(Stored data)
*****

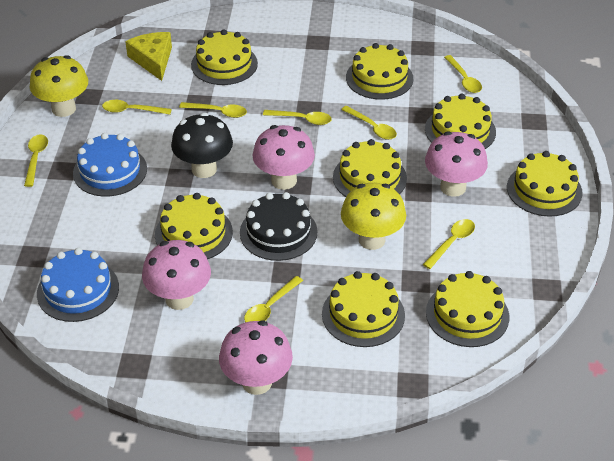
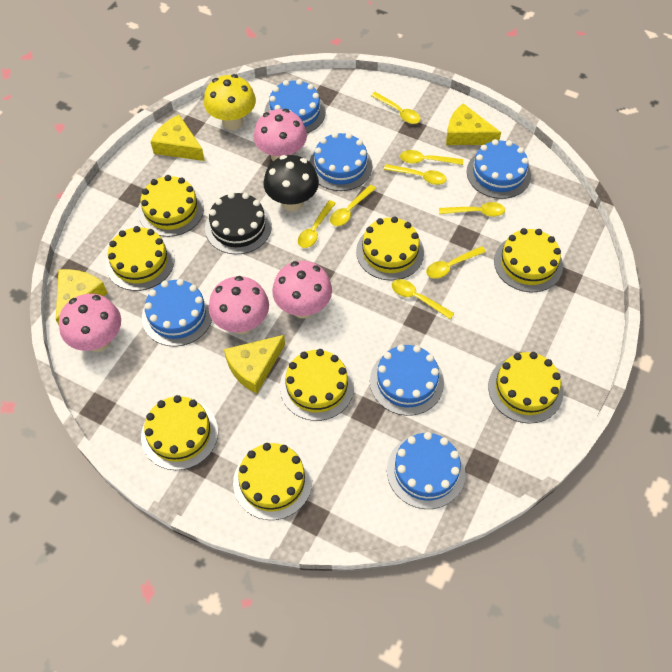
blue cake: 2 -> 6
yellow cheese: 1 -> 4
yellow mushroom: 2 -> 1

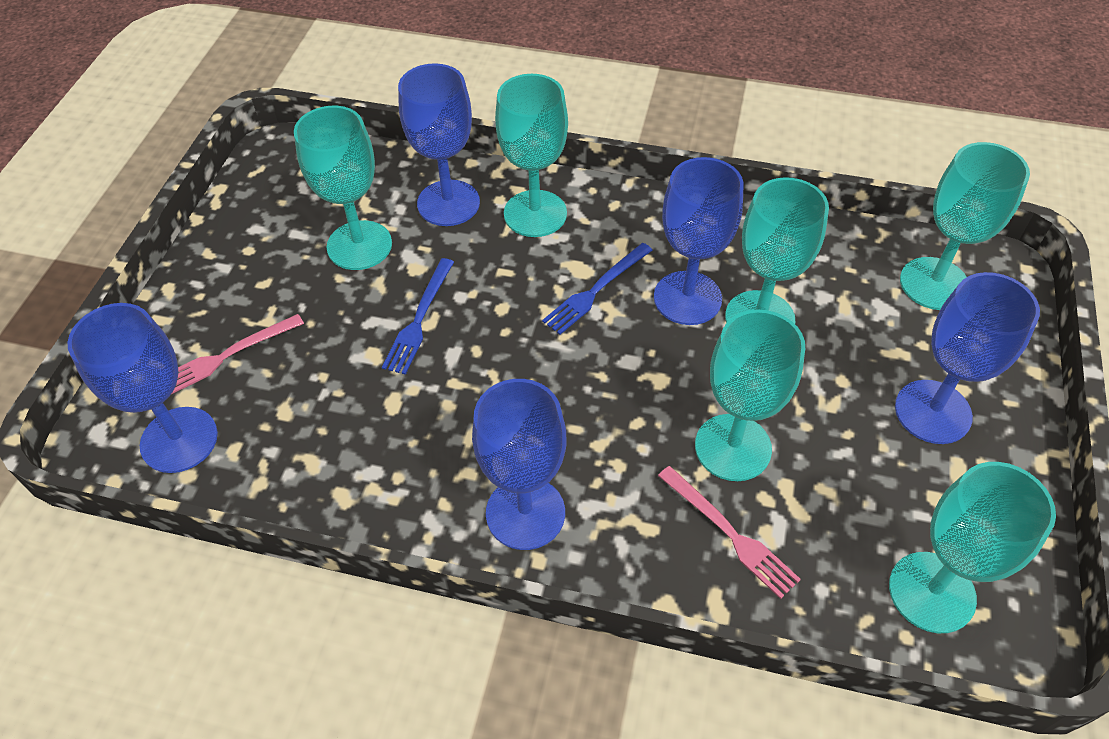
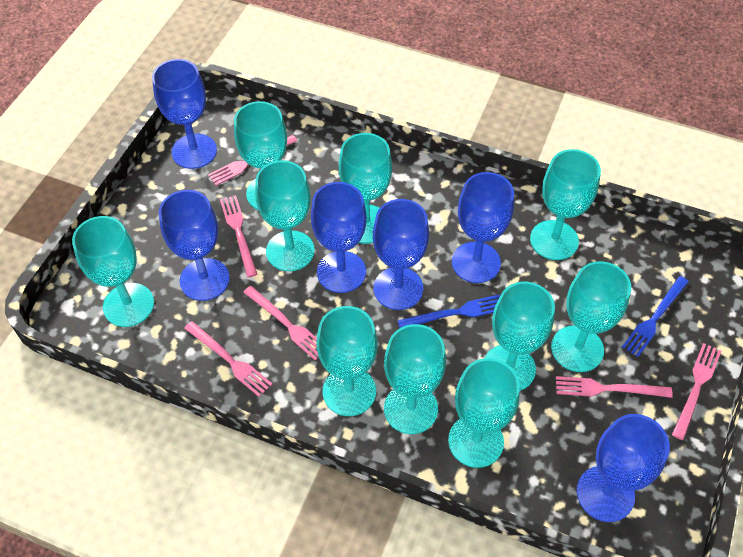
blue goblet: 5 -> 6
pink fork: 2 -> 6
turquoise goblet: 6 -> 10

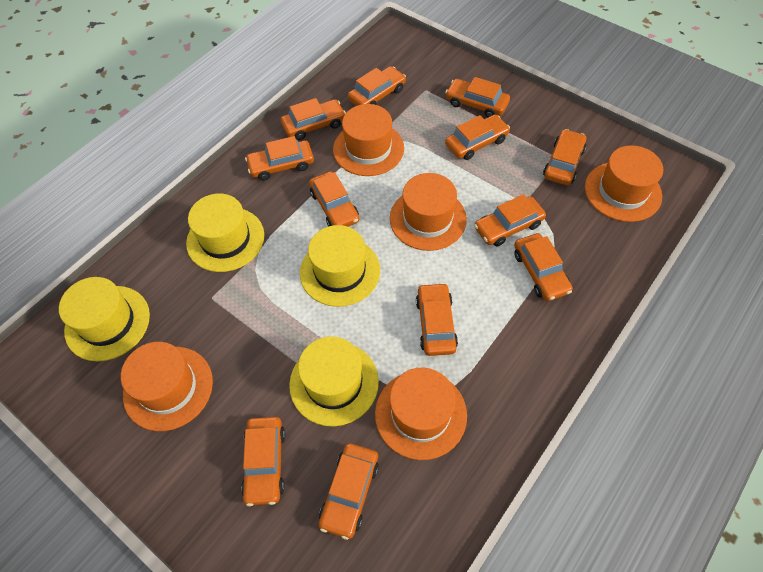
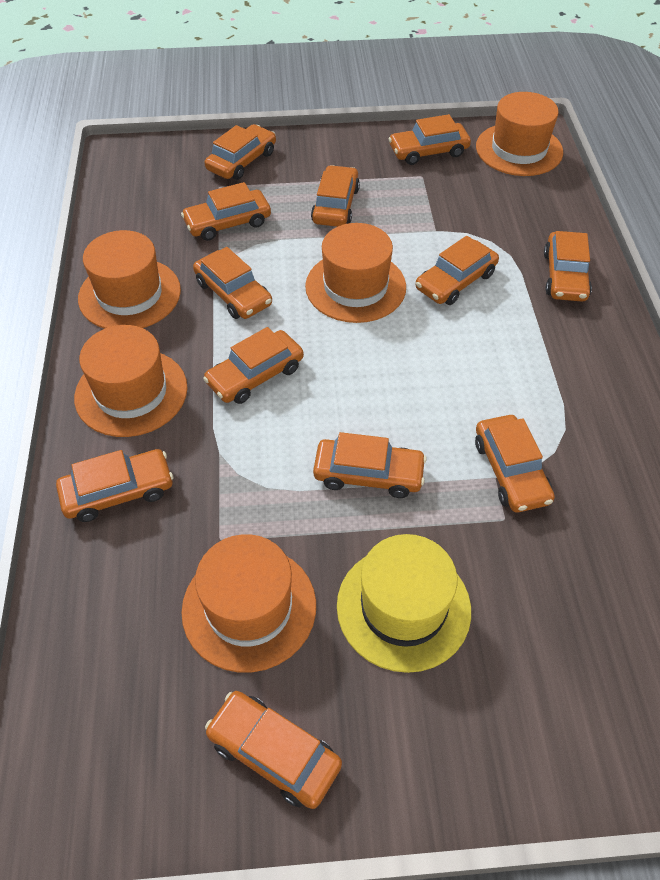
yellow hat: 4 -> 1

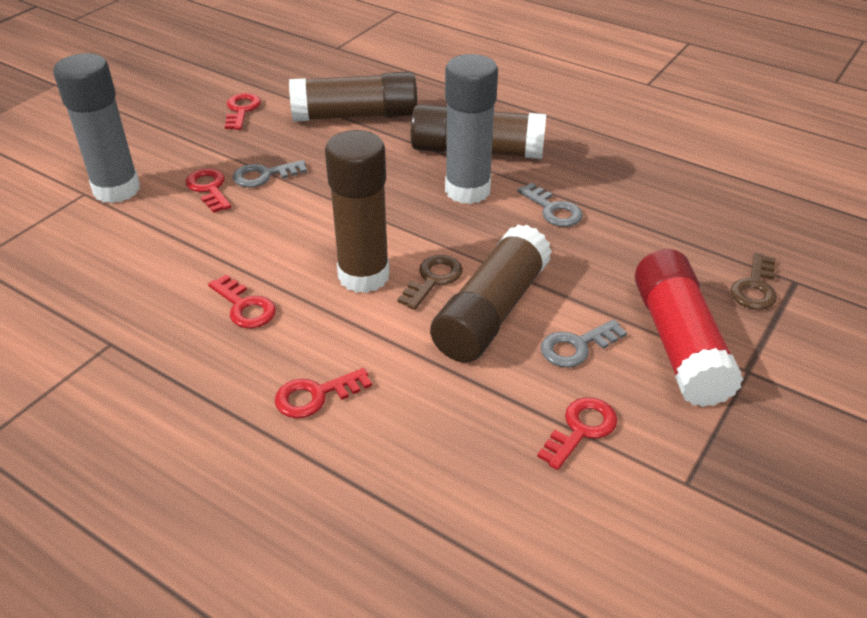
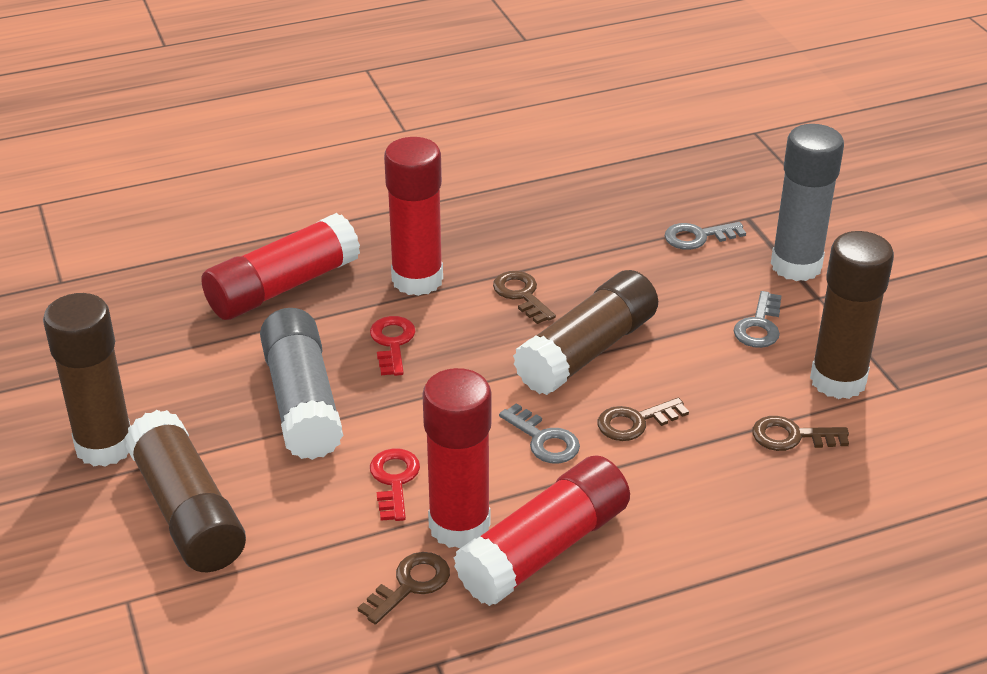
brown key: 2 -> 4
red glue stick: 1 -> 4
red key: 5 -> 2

*****

The answer must consist solely of the lines from the line containing "blue goblet: 5 -> 6" to the end of the data, reproduced exactly, with every picture left out.

The completed task:
blue goblet: 5 -> 6
pink fork: 2 -> 6
turquoise goblet: 6 -> 10

yellow hat: 4 -> 1

brown key: 2 -> 4
red glue stick: 1 -> 4
red key: 5 -> 2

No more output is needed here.